= Beginning of Section =

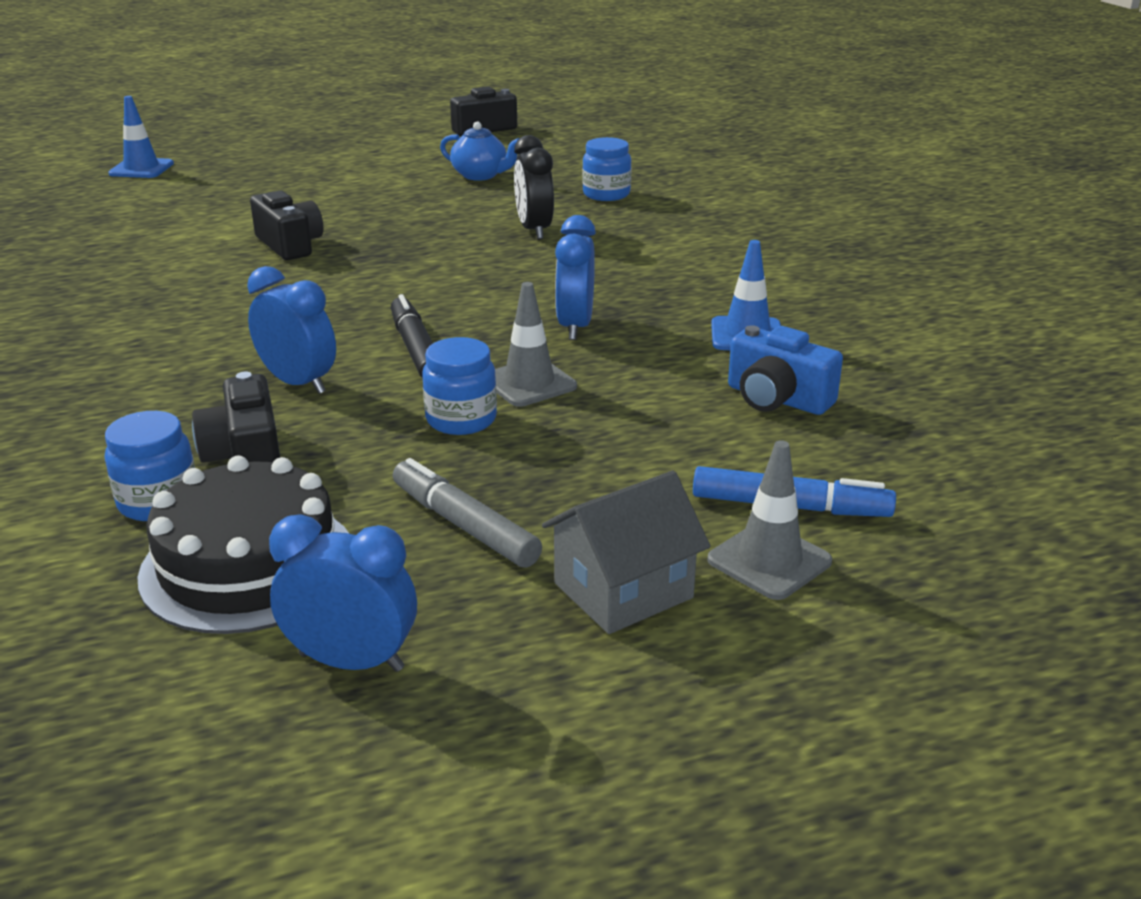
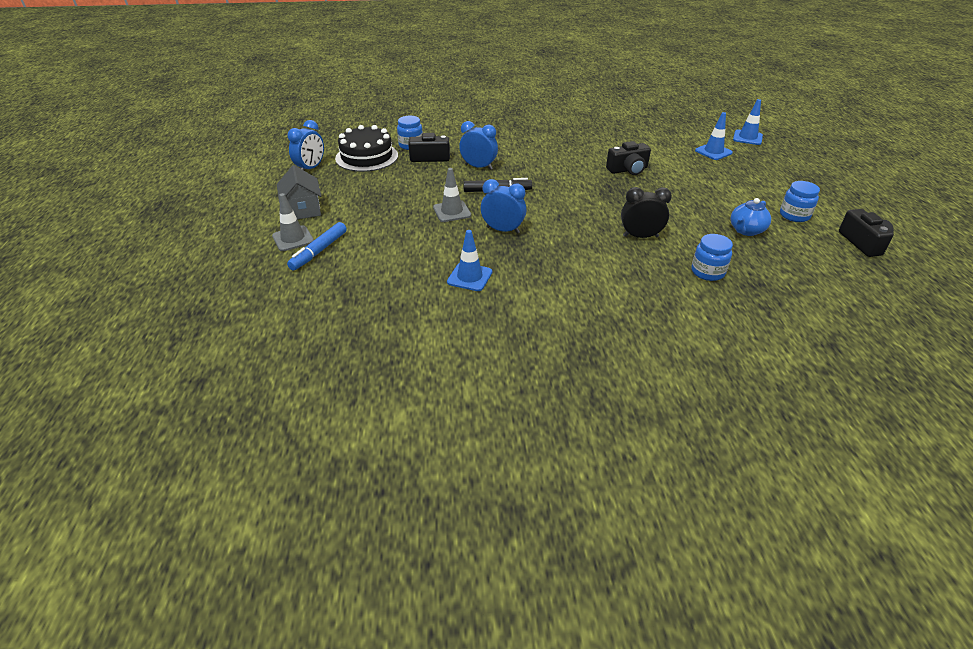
camera: 105 degrees right, 10 degrees up
(204, 189) = (713, 152): none -> blue traffic cone
(298, 383) = (478, 167): blue clock -> blue clock turned 120 degrees counterclockwise
(461, 420) = (430, 194): blue jar -> blue jar (794, 215)
(464, 525) = (360, 188): grey marker -> none
(777, 399) = (400, 269): blue camera -> none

= End of Section =

Your objective: An exact restatement of every record is required. Omit the images.

Solution for this exercise:
camera: 105 degrees right, 10 degrees up
(204, 189) = (713, 152): none -> blue traffic cone
(298, 383) = (478, 167): blue clock -> blue clock turned 120 degrees counterclockwise
(461, 420) = (430, 194): blue jar -> blue jar (794, 215)
(464, 525) = (360, 188): grey marker -> none
(777, 399) = (400, 269): blue camera -> none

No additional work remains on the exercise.